:: PROBLEM TO SOLVE ::
Start the copy at the line holding "(303, 354) = (374, 368): green" and continue it exactly through the last line of the entries, leaving out pictures and anything else.

:: DATASET EXTRACT ::
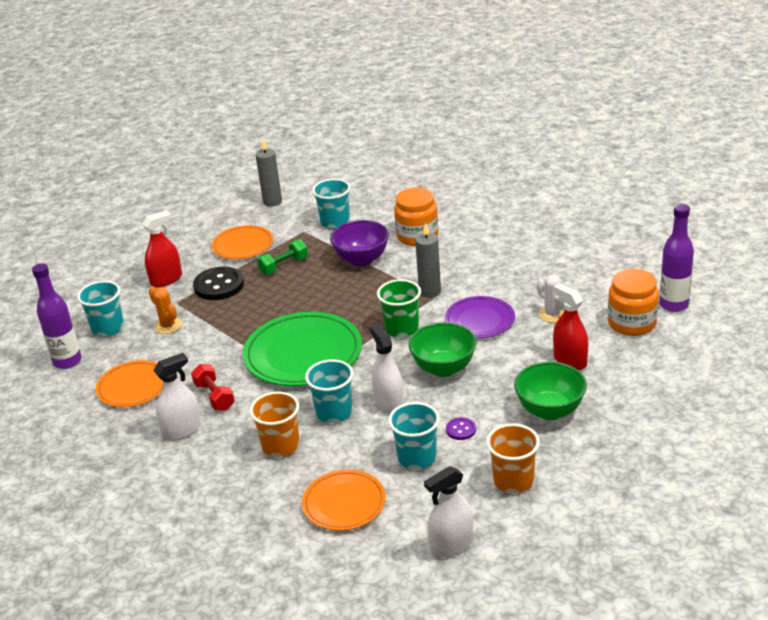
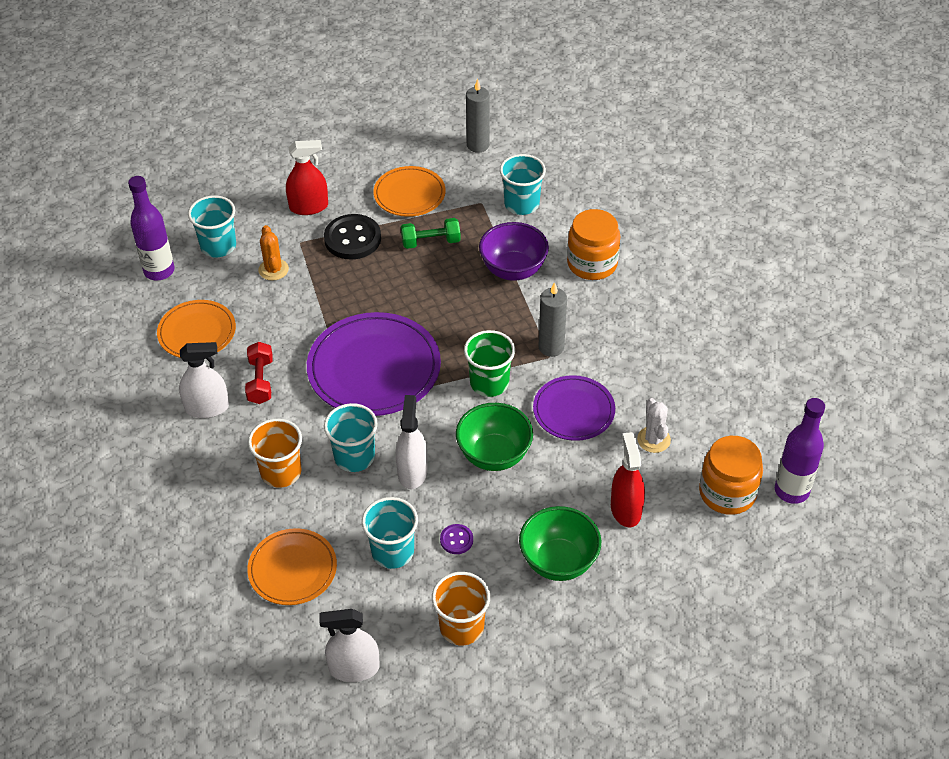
camera: 25 degrees right, 15 degrees up
(303, 354) = (374, 368): green plate -> purple plate

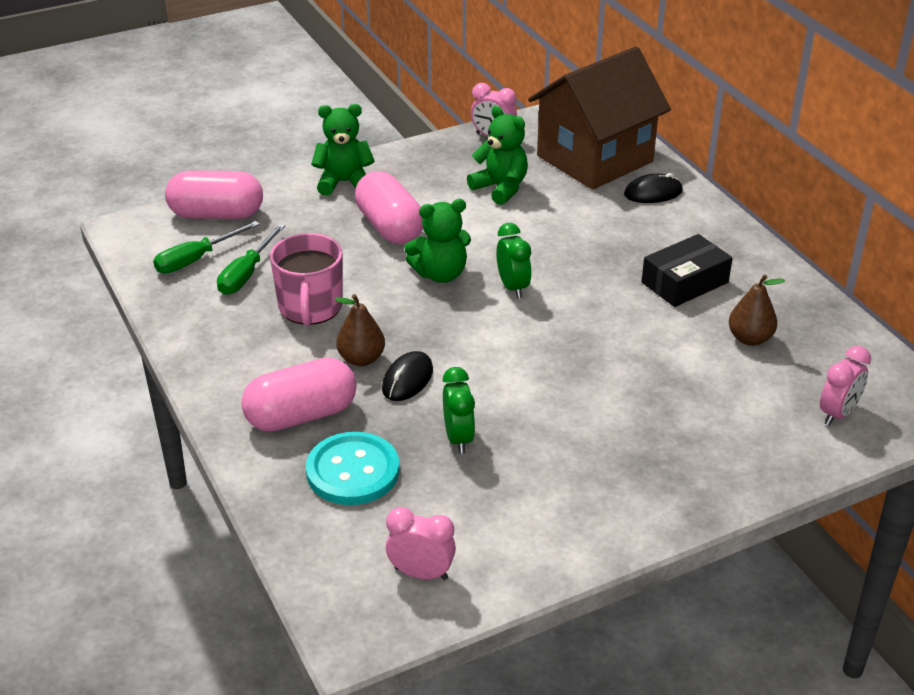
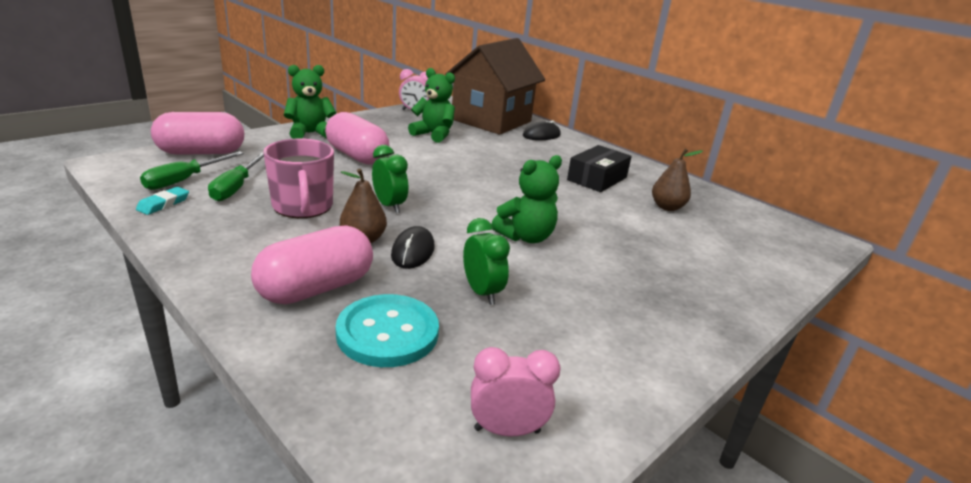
camera: 20 degrees left, 10 degrees down
(174, 294) = (163, 204): none -> turquoise eraser
(440, 274) = (410, 181): green teddy bear -> green teddy bear (526, 237)
(513, 287) = (473, 186): green clock -> green clock (389, 206)
(838, 413) = (767, 247): pink clock -> none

:: ANSWER TO THE EXERCISE ::
(303, 354) = (374, 368): green plate -> purple plate

camera: 20 degrees left, 10 degrees down
(174, 294) = (163, 204): none -> turquoise eraser
(440, 274) = (410, 181): green teddy bear -> green teddy bear (526, 237)
(513, 287) = (473, 186): green clock -> green clock (389, 206)
(838, 413) = (767, 247): pink clock -> none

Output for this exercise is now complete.